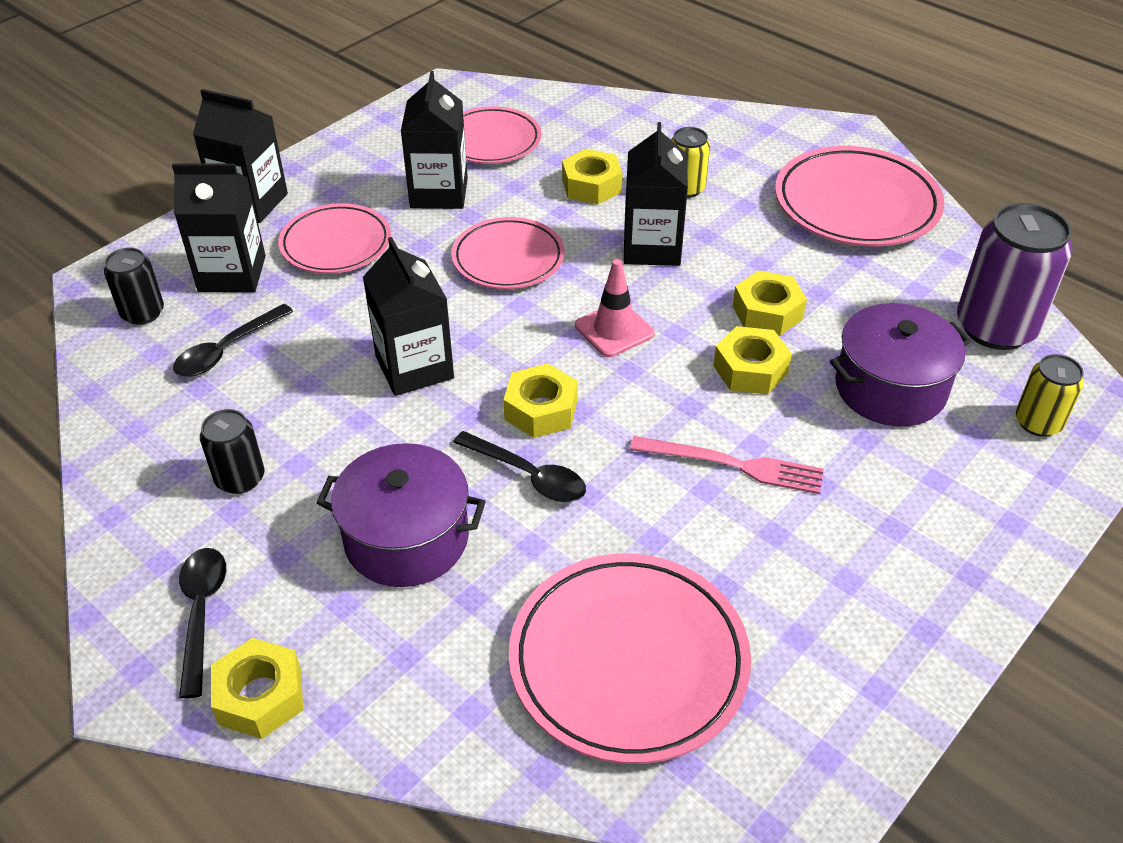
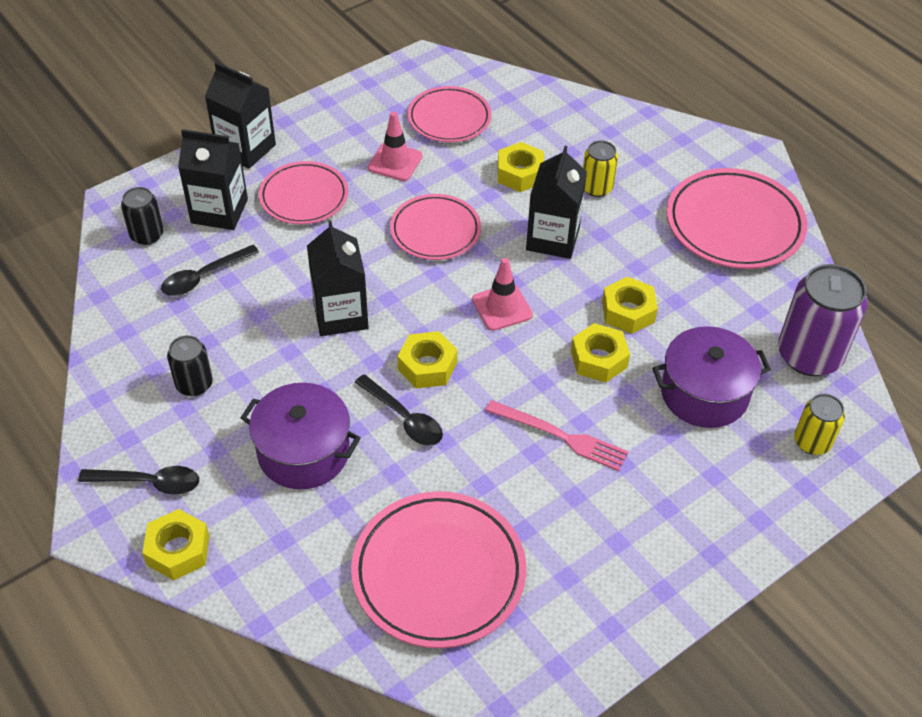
camera: 10 degrees right, 5 degrees up
(201, 613) = (149, 482): black spoon -> black spoon turned 90 degrees clockwise
(439, 193) = (395, 162): black carton -> pink traffic cone

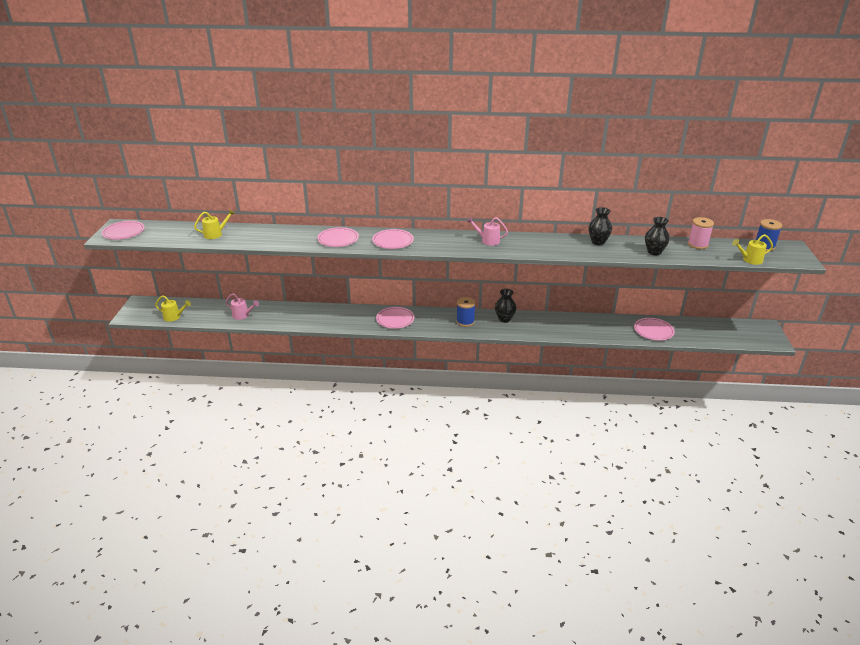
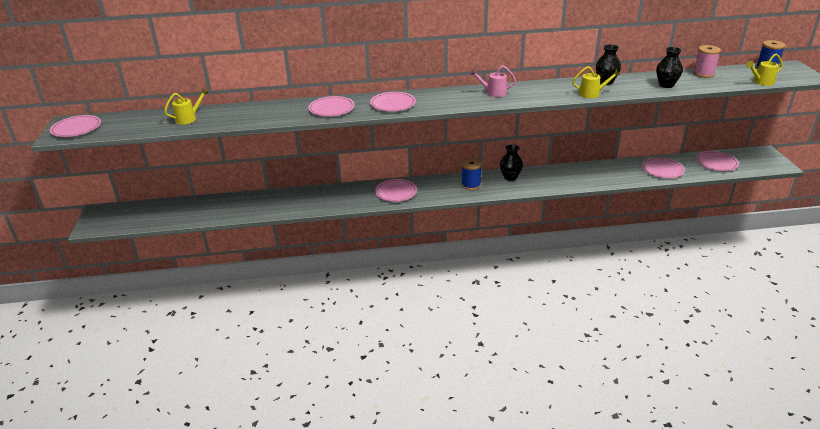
camera: 10 degrees left, 0 degrees up
(174, 317) = (145, 221): yellow watering can -> yellow watering can (592, 94)
(243, 315) = (225, 209): pink watering can -> none
(710, 331) = (716, 163): none -> pink plate

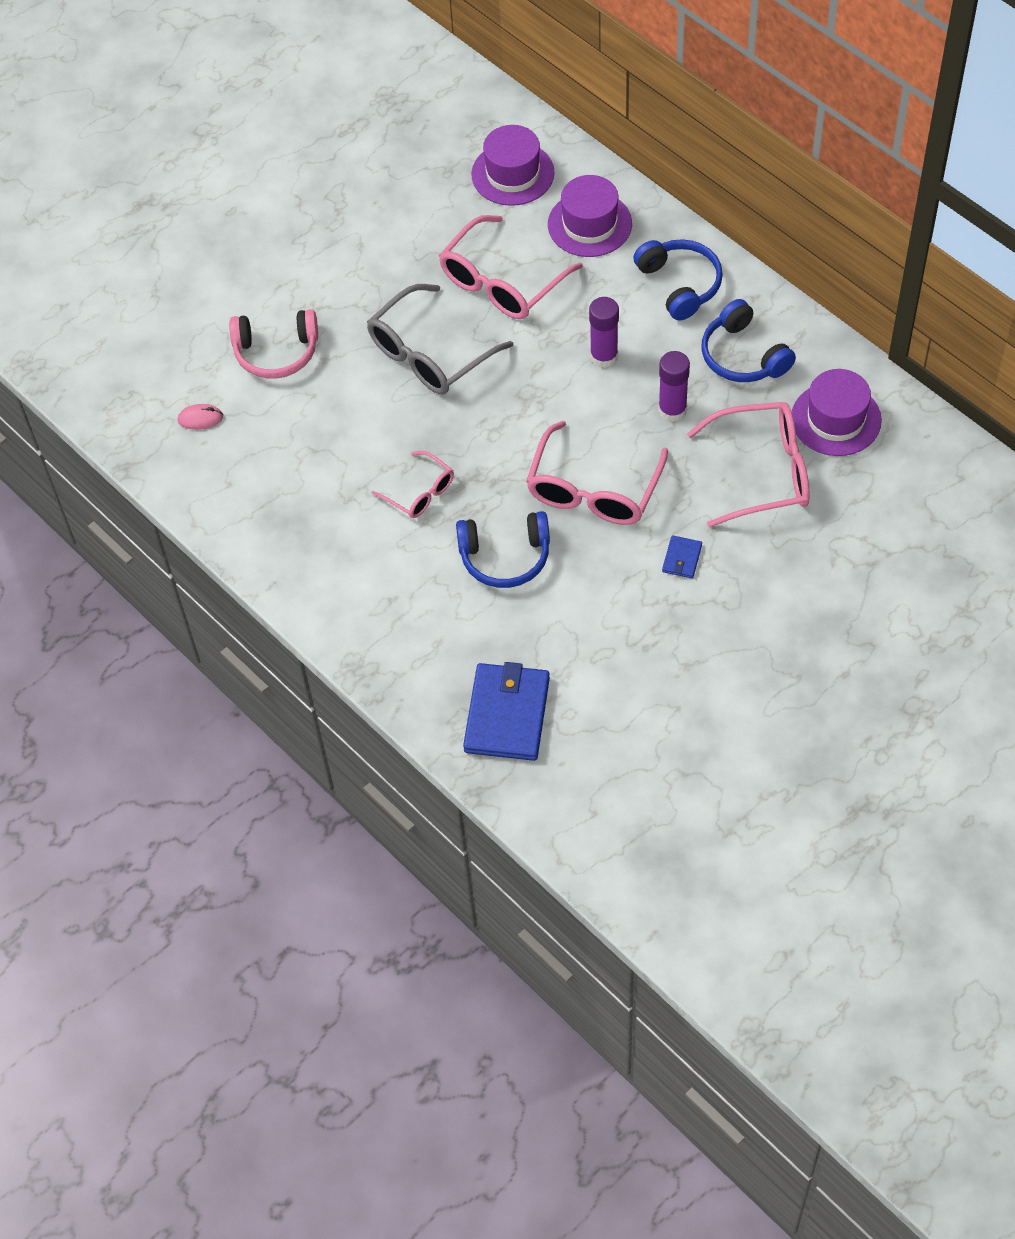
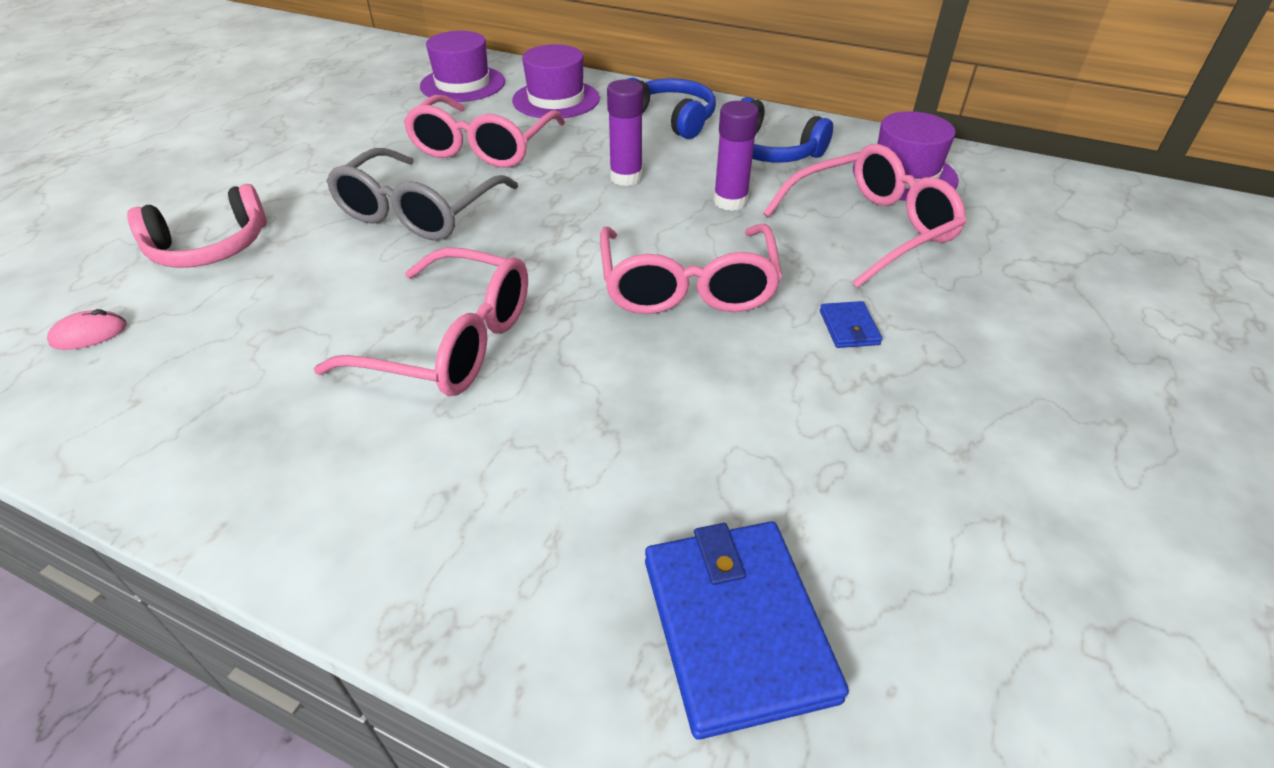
camera: 25 degrees left, 15 degrees down
(419, 492) = (450, 342): pink glasses -> pink glasses, size x1.79
(505, 556) = (609, 385): blue headphones -> none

> Task description
If a line above includes the string "black", pick it out.

> Task output
(201, 613) = (149, 482): black spoon -> black spoon turned 90 degrees clockwise
(439, 193) = (395, 162): black carton -> pink traffic cone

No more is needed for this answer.